Exercise input:
- - -

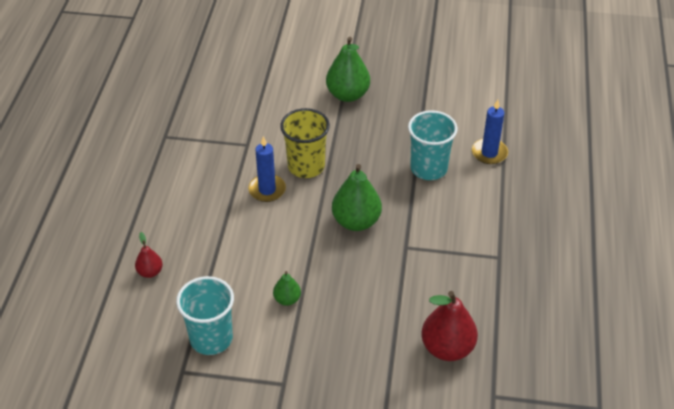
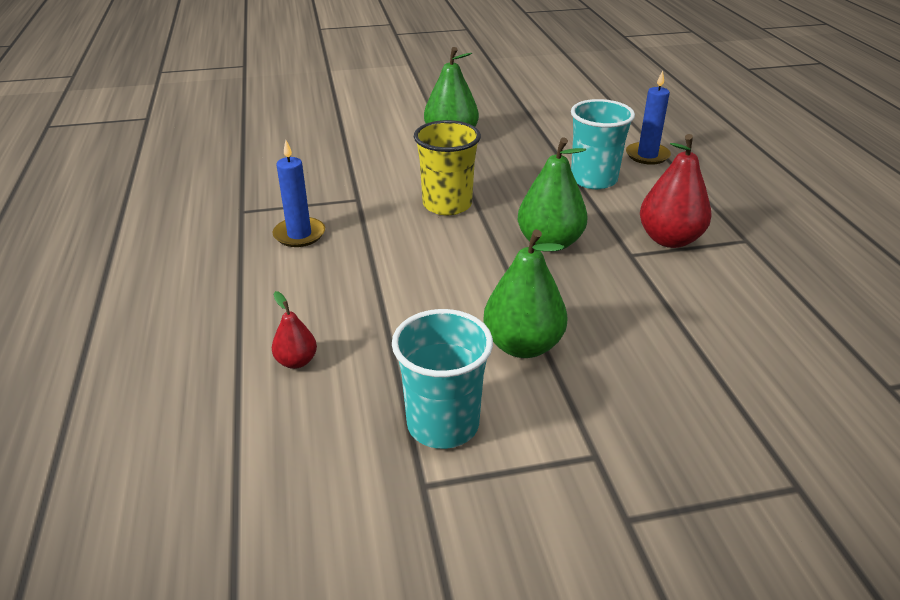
camera: 20 degrees left, 10 degrees down
(267, 190) = (412, 236): blue candle -> blue candle (299, 234)
(287, 299) = (523, 345): green pear -> green pear, size x1.91
(447, 348) = (779, 347): red pear -> red pear (669, 239)

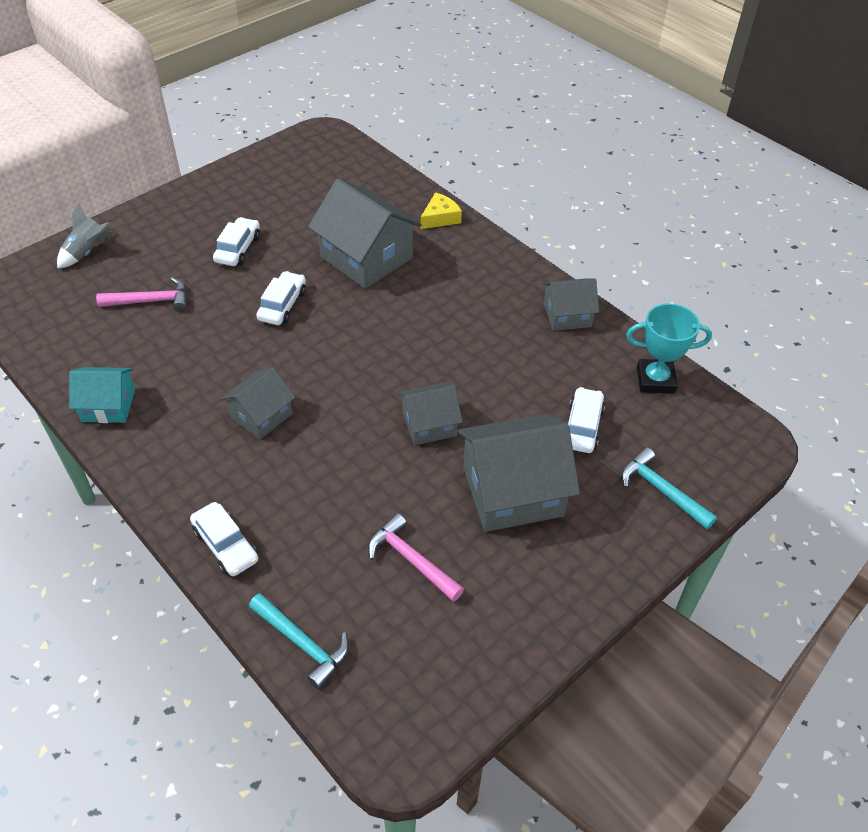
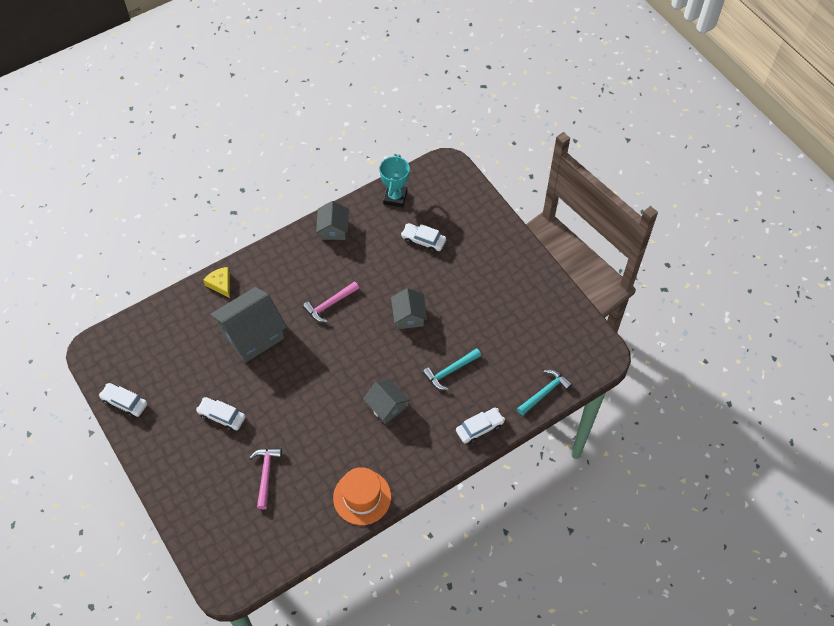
camera: 80 degrees left, 10 degrees up
(87, 252) = (200, 522): grey rocket -> none
(108, 405) = (362, 497): turquoise house -> orange hat
(282, 305) = (289, 390): white car -> white car (125, 402)
(411, 560) = (500, 337): pink hammer -> pink hammer (330, 304)
(512, 491) = (463, 283): grey house -> none
(661, 490) = (472, 215): turquoise hammer -> turquoise hammer (450, 371)

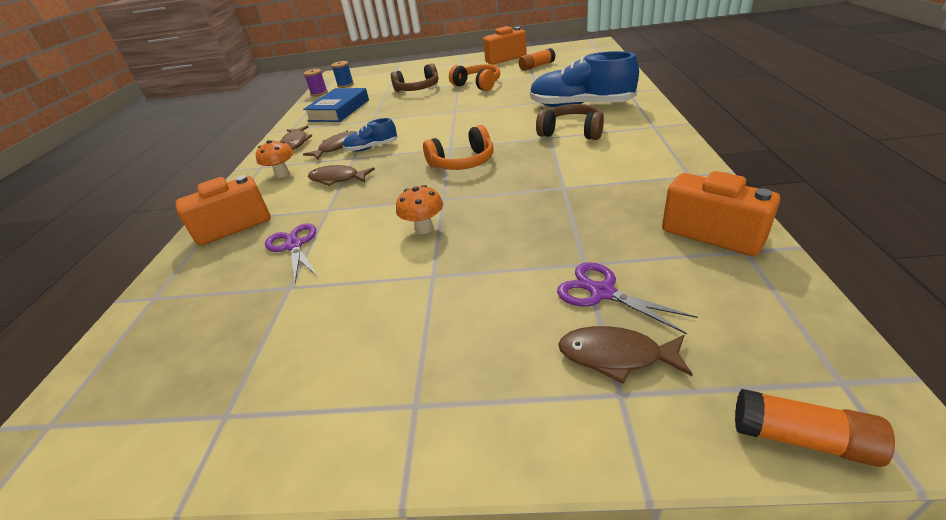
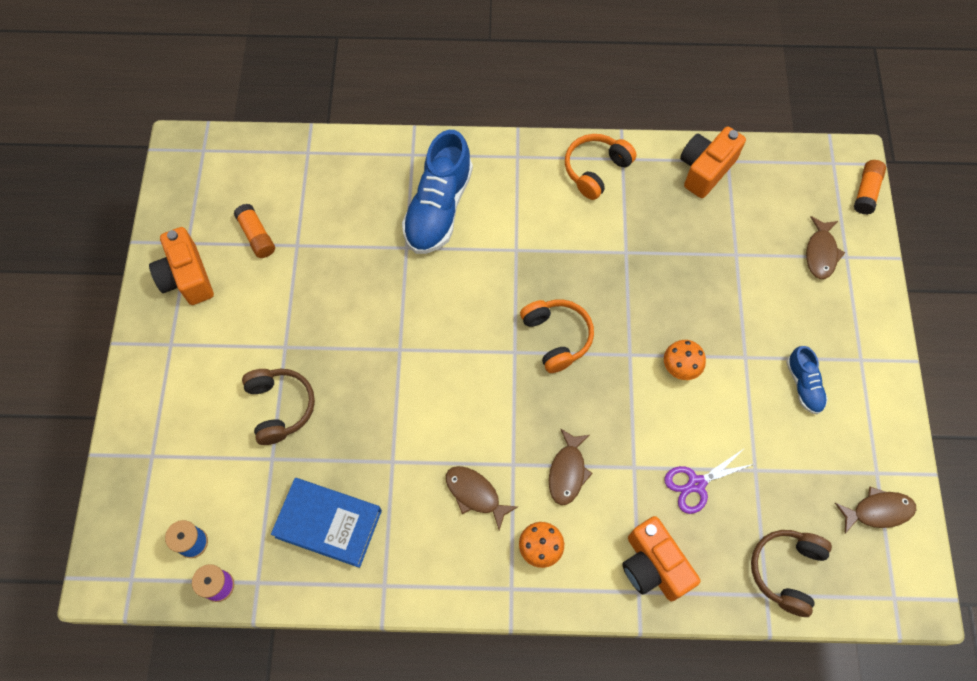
camera: 95 degrees left, 30 degrees up
(295, 143) = (442, 561): brown fish -> brown fish (878, 511)
(372, 148) = (490, 445): blue shoe -> blue shoe (803, 385)
(478, 85) = (304, 319): orange headphones -> orange headphones (595, 170)
(572, 132) = (510, 228): brown headphones -> brown headphones (786, 570)
(602, 292) = (767, 249): purple scissors -> none

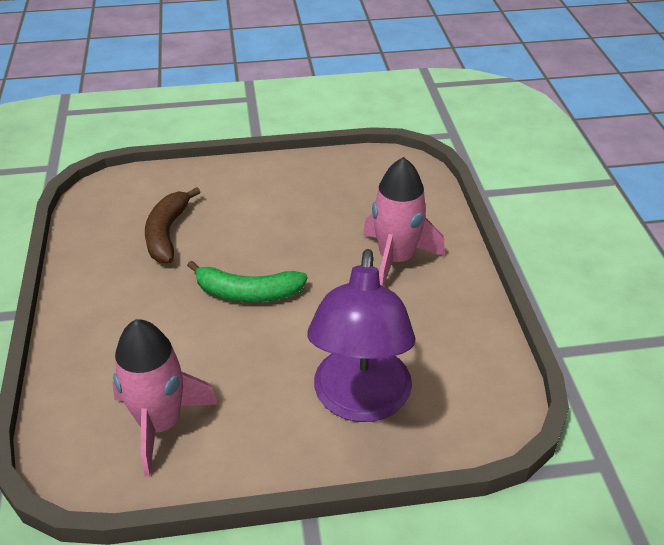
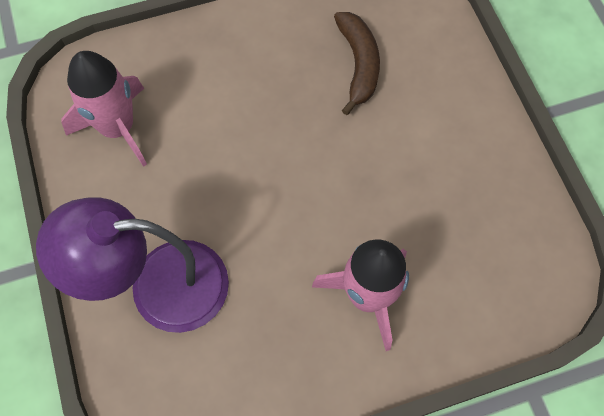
camera: 80 degrees right, 25 degrees up
(167, 233) = (358, 65): brown banana -> brown banana turned 90 degrees clockwise
(247, 293) = (286, 158): green banana -> none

- - -

What to produce:
The copy should match each line above exactly and contain no images.

Solution for this problem:
camera: 20 degrees left, 10 degrees down
(267, 190) = (412, 236): blue candle -> blue candle (299, 234)
(287, 299) = (523, 345): green pear -> green pear, size x1.91
(447, 348) = (779, 347): red pear -> red pear (669, 239)

camera: 80 degrees left, 10 degrees up
(87, 252) = (200, 522): grey rocket -> none
(108, 405) = (362, 497): turquoise house -> orange hat
(282, 305) = (289, 390): white car -> white car (125, 402)
(411, 560) = (500, 337): pink hammer -> pink hammer (330, 304)
(512, 491) = (463, 283): grey house -> none
(661, 490) = (472, 215): turquoise hammer -> turquoise hammer (450, 371)

camera: 95 degrees left, 30 degrees up
(295, 143) = (442, 561): brown fish -> brown fish (878, 511)
(372, 148) = (490, 445): blue shoe -> blue shoe (803, 385)
(478, 85) = (304, 319): orange headphones -> orange headphones (595, 170)
(572, 132) = (510, 228): brown headphones -> brown headphones (786, 570)
(602, 292) = (767, 249): purple scissors -> none

camera: 80 degrees right, 25 degrees up
(167, 233) = (358, 65): brown banana -> brown banana turned 90 degrees clockwise
(247, 293) = (286, 158): green banana -> none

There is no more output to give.